[Given data]
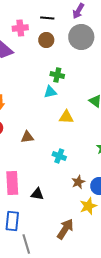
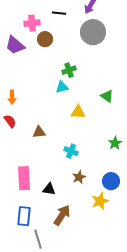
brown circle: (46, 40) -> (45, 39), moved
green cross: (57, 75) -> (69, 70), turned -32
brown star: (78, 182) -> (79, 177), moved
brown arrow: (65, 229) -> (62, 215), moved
[/Given data]
[Given data]
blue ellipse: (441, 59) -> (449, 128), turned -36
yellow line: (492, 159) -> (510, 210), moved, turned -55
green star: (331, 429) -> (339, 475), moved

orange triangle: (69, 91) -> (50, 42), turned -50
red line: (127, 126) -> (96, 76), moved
[/Given data]
Exercise description => All lines from the listing above that include "turned" should be shown.

Answer to this task =>
green cross: (57, 75) -> (69, 70), turned -32
blue ellipse: (441, 59) -> (449, 128), turned -36
yellow line: (492, 159) -> (510, 210), moved, turned -55
orange triangle: (69, 91) -> (50, 42), turned -50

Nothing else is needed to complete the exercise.